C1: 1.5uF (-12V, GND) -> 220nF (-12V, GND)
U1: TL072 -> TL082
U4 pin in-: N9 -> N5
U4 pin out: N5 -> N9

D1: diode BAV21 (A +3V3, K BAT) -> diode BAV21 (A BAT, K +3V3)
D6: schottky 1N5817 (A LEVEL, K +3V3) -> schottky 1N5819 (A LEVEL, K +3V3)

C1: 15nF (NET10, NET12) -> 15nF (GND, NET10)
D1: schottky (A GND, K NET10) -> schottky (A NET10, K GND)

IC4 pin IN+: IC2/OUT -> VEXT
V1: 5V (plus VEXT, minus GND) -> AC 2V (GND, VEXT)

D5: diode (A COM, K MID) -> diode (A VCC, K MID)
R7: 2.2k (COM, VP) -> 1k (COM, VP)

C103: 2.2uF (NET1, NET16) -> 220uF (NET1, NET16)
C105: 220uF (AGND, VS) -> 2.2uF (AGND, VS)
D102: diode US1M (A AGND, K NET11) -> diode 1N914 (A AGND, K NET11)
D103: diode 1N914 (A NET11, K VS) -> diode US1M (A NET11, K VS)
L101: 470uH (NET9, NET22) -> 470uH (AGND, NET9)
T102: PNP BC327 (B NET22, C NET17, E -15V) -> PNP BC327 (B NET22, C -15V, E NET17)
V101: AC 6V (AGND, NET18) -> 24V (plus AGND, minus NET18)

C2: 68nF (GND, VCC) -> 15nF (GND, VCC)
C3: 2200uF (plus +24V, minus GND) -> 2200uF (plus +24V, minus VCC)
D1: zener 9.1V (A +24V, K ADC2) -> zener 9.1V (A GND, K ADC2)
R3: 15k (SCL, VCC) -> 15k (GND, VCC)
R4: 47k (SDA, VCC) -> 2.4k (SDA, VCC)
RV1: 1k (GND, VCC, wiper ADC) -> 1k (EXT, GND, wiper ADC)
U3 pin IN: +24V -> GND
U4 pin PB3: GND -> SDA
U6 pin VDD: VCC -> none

◆ Your objective: Lines containing the string "AGND" are the ones to copy from the entries above.

◆ Solved problem:
C105: 220uF (AGND, VS) -> 2.2uF (AGND, VS)
D102: diode US1M (A AGND, K NET11) -> diode 1N914 (A AGND, K NET11)
L101: 470uH (NET9, NET22) -> 470uH (AGND, NET9)
V101: AC 6V (AGND, NET18) -> 24V (plus AGND, minus NET18)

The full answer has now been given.